[Scene image comparisons]
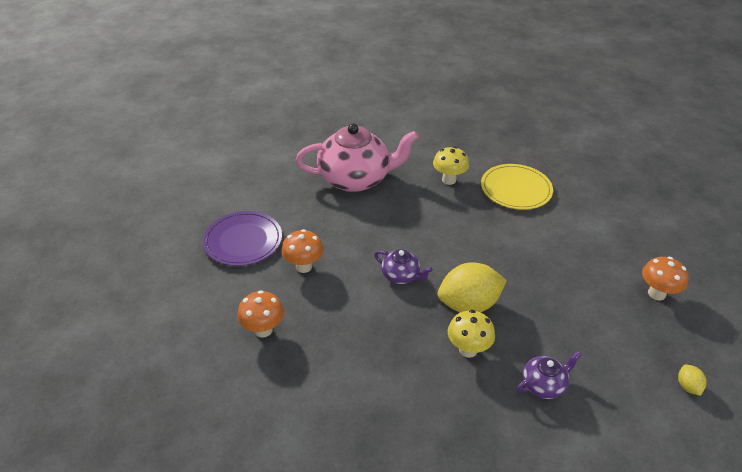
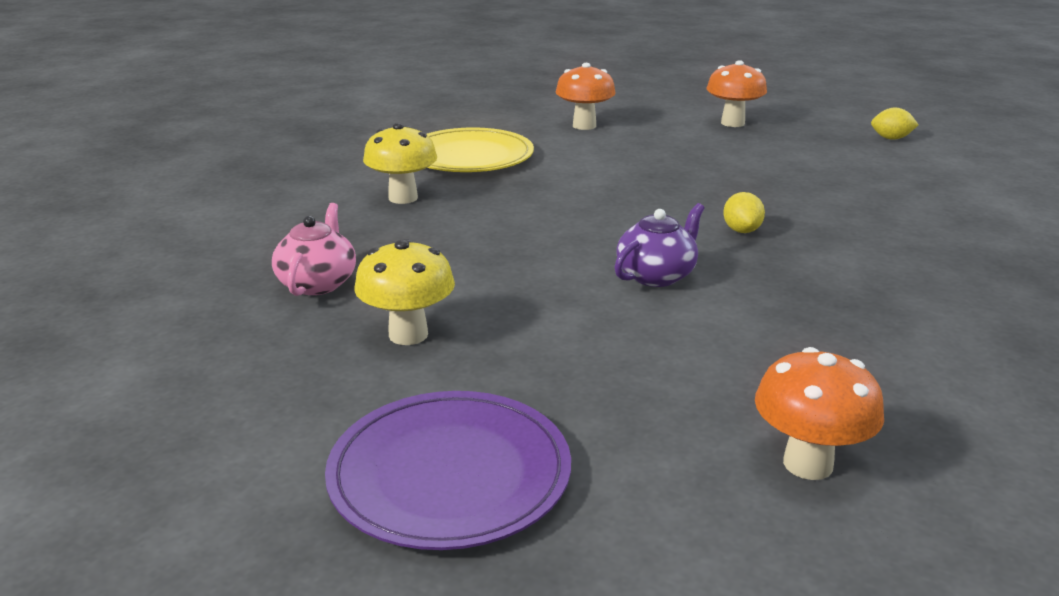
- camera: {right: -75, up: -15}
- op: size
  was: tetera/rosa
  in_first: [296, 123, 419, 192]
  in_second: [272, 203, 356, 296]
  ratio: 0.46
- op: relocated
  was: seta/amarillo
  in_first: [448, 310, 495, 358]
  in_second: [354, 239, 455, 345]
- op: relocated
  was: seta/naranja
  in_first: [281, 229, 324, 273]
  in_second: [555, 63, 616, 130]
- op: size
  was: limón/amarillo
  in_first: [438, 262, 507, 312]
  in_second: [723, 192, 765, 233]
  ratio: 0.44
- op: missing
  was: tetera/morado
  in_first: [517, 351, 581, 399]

◆ Problem details:
The answer must be an exact copy of the records, with no pictures in it.

◆ Worked solution:
- camera: {right: -75, up: -15}
- op: size
  was: tetera/rosa
  in_first: [296, 123, 419, 192]
  in_second: [272, 203, 356, 296]
  ratio: 0.46
- op: relocated
  was: seta/amarillo
  in_first: [448, 310, 495, 358]
  in_second: [354, 239, 455, 345]
- op: relocated
  was: seta/naranja
  in_first: [281, 229, 324, 273]
  in_second: [555, 63, 616, 130]
- op: size
  was: limón/amarillo
  in_first: [438, 262, 507, 312]
  in_second: [723, 192, 765, 233]
  ratio: 0.44
- op: missing
  was: tetera/morado
  in_first: [517, 351, 581, 399]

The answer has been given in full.